## Begin

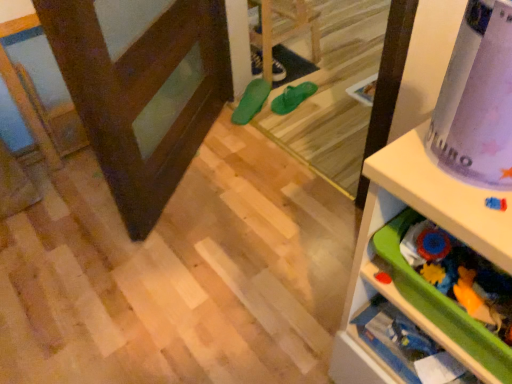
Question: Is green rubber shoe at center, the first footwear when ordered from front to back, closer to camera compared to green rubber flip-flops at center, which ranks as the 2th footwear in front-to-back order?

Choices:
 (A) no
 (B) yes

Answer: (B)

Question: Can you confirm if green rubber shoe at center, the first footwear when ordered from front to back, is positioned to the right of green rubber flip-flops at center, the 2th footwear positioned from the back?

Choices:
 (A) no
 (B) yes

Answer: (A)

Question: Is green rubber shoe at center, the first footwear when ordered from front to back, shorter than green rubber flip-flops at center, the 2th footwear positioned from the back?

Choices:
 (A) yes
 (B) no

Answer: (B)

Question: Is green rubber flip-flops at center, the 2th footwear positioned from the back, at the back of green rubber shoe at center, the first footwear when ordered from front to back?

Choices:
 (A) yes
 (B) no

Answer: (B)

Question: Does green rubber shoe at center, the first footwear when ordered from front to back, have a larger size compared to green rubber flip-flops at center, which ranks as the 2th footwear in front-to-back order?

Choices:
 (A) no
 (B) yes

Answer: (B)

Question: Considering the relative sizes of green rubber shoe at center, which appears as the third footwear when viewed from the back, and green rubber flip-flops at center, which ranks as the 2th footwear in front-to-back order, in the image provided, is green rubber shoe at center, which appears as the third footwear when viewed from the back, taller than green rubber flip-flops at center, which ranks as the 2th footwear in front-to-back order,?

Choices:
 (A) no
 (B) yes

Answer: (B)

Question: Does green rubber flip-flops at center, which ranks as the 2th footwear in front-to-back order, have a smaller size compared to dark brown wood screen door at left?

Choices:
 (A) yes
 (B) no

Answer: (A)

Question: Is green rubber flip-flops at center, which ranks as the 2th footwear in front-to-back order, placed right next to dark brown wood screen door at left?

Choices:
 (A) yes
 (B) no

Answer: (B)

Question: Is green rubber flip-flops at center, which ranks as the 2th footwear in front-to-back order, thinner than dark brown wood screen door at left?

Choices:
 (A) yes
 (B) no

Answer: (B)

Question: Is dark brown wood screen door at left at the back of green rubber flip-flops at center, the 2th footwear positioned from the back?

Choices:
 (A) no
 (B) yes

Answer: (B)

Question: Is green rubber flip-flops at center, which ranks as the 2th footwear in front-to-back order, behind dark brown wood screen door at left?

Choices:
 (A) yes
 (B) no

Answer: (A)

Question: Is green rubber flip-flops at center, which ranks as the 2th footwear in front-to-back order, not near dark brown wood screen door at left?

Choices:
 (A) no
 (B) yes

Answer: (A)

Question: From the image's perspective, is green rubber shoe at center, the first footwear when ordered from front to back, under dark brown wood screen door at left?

## End

### WHAT THE TASK REQUIRES
Write out all of the items above word for word, leaving out the picture.

### PROBLEM SOLUTION
Question: Is green rubber shoe at center, the first footwear when ordered from front to back, closer to camera compared to green rubber flip-flops at center, which ranks as the 2th footwear in front-to-back order?

Choices:
 (A) no
 (B) yes

Answer: (B)

Question: Can you confirm if green rubber shoe at center, the first footwear when ordered from front to back, is positioned to the right of green rubber flip-flops at center, the 2th footwear positioned from the back?

Choices:
 (A) no
 (B) yes

Answer: (A)

Question: Is green rubber shoe at center, the first footwear when ordered from front to back, shorter than green rubber flip-flops at center, the 2th footwear positioned from the back?

Choices:
 (A) yes
 (B) no

Answer: (B)

Question: Is green rubber flip-flops at center, the 2th footwear positioned from the back, at the back of green rubber shoe at center, the first footwear when ordered from front to back?

Choices:
 (A) yes
 (B) no

Answer: (B)

Question: Does green rubber shoe at center, the first footwear when ordered from front to back, have a larger size compared to green rubber flip-flops at center, which ranks as the 2th footwear in front-to-back order?

Choices:
 (A) no
 (B) yes

Answer: (B)

Question: Considering the relative sizes of green rubber shoe at center, which appears as the third footwear when viewed from the back, and green rubber flip-flops at center, which ranks as the 2th footwear in front-to-back order, in the image provided, is green rubber shoe at center, which appears as the third footwear when viewed from the back, taller than green rubber flip-flops at center, which ranks as the 2th footwear in front-to-back order,?

Choices:
 (A) no
 (B) yes

Answer: (B)

Question: Does green rubber flip-flops at center, which ranks as the 2th footwear in front-to-back order, have a smaller size compared to dark brown wood screen door at left?

Choices:
 (A) yes
 (B) no

Answer: (A)

Question: Is green rubber flip-flops at center, which ranks as the 2th footwear in front-to-back order, placed right next to dark brown wood screen door at left?

Choices:
 (A) yes
 (B) no

Answer: (B)

Question: Is green rubber flip-flops at center, which ranks as the 2th footwear in front-to-back order, thinner than dark brown wood screen door at left?

Choices:
 (A) yes
 (B) no

Answer: (B)

Question: Is dark brown wood screen door at left at the back of green rubber flip-flops at center, the 2th footwear positioned from the back?

Choices:
 (A) no
 (B) yes

Answer: (B)

Question: Is green rubber flip-flops at center, which ranks as the 2th footwear in front-to-back order, behind dark brown wood screen door at left?

Choices:
 (A) yes
 (B) no

Answer: (A)

Question: Is green rubber flip-flops at center, which ranks as the 2th footwear in front-to-back order, not near dark brown wood screen door at left?

Choices:
 (A) no
 (B) yes

Answer: (A)

Question: From the image's perspective, is green rubber shoe at center, the first footwear when ordered from front to back, under dark brown wood screen door at left?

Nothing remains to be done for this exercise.